[The data — start]
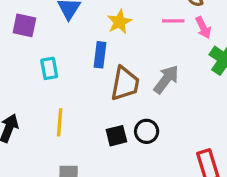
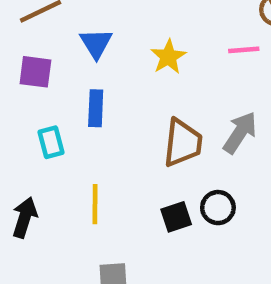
blue rectangle: (100, 55) -> (96, 108), moved
cyan rectangle: (49, 68) -> (51, 142), moved

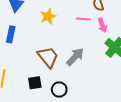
brown trapezoid: (183, 143) -> (48, 57), turned -55
black square: (176, 217) -> (35, 83), moved

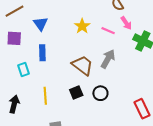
yellow star: (48, 16) -> (82, 26), moved
pink line: (83, 19) -> (108, 31), moved, turned 32

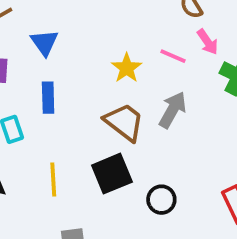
yellow star: (82, 26) -> (127, 68), moved
black square: (76, 93) -> (112, 174), size x1.5
black circle: (100, 93) -> (161, 200), moved

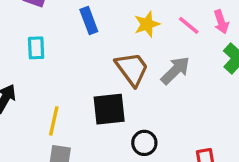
blue rectangle: (48, 98) -> (89, 21), moved, turned -35
yellow line: (53, 179) -> (54, 121), moved

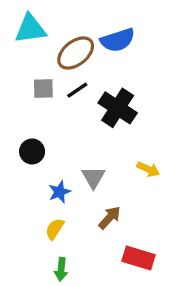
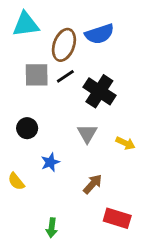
brown ellipse: (76, 53) -> (64, 45), turned -32
gray square: (43, 89) -> (37, 75), size x1.4
gray triangle: (93, 177) -> (87, 134), moved
yellow semicircle: (55, 229) -> (16, 181), moved, turned -72

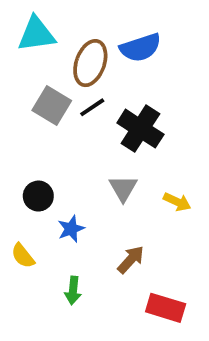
gray square: (37, 75) -> (52, 105), turned 32
black circle: (27, 128) -> (38, 196), moved
green arrow: (52, 228) -> (73, 290), moved

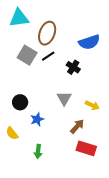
blue semicircle: (140, 48) -> (89, 42), moved
black cross: (140, 129) -> (73, 67), size x0.6
brown arrow: (131, 260) -> (77, 126), moved
red rectangle: (166, 308) -> (86, 148), moved

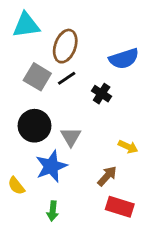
gray triangle: (64, 98) -> (71, 137), moved
black circle: (20, 102) -> (34, 126), moved, size x1.5
blue star: (37, 119) -> (51, 166), size x1.6

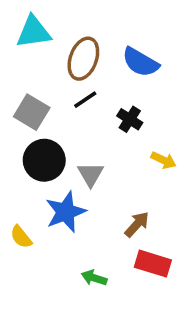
blue semicircle: (124, 59) -> (140, 62), moved, turned 48
gray square: (37, 77) -> (32, 112), moved
yellow arrow: (128, 147) -> (164, 160), moved
green arrow: (53, 211) -> (94, 278), moved, turned 102

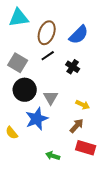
blue semicircle: (140, 62) -> (79, 35), turned -75
yellow arrow: (164, 160) -> (83, 105), moved

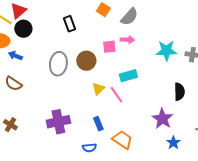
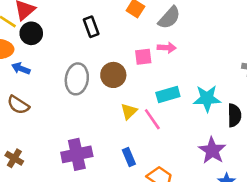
cyan star: (166, 51) -> (207, 98), moved

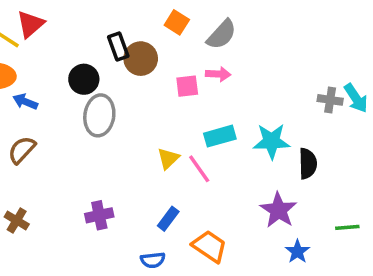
black circle: (31, 33) -> (84, 79), moved
brown circle: (113, 75) -> (141, 59), moved
brown semicircle: (18, 105) -> (22, 150), turned 100
purple cross: (77, 154) -> (99, 215), size x0.7
blue rectangle: (129, 157) -> (168, 219), turned 60

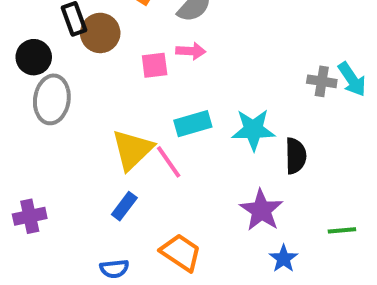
yellow triangle: (168, 158) -> (132, 150), size x1.6
purple cross: (99, 215) -> (30, 216), moved
blue rectangle: (168, 219) -> (124, 206), moved

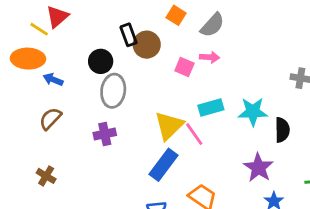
pink square: (155, 65) -> (184, 67), turned 30
blue rectangle: (124, 206) -> (163, 165), size x1.6
purple cross: (30, 216) -> (105, 134), moved

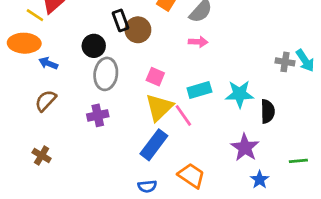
pink square: (184, 67) -> (155, 77), moved

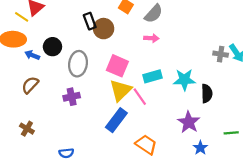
black circle: (94, 46) -> (52, 47), moved
pink square: (155, 77) -> (117, 66), size x1.5
blue semicircle: (147, 186) -> (66, 153), moved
[The data — finish]
▸ Work to complete
Look through the listing above for the line with "black square: (76, 93)" and the line with "gray triangle: (64, 98) -> (71, 137), moved". Write out exactly those lines and everything between, leaving out pictures.

▸ Final answer
black square: (76, 93) -> (112, 174), size x1.5
black circle: (100, 93) -> (161, 200), moved

blue rectangle: (48, 98) -> (89, 21), moved, turned -35
yellow line: (53, 179) -> (54, 121), moved

brown ellipse: (76, 53) -> (64, 45), turned -32
gray square: (43, 89) -> (37, 75), size x1.4
gray triangle: (93, 177) -> (87, 134), moved
yellow semicircle: (55, 229) -> (16, 181), moved, turned -72

gray square: (37, 75) -> (52, 105), turned 32
black circle: (27, 128) -> (38, 196), moved
green arrow: (52, 228) -> (73, 290), moved

blue semicircle: (140, 48) -> (89, 42), moved
black cross: (140, 129) -> (73, 67), size x0.6
brown arrow: (131, 260) -> (77, 126), moved
red rectangle: (166, 308) -> (86, 148), moved

gray triangle: (64, 98) -> (71, 137), moved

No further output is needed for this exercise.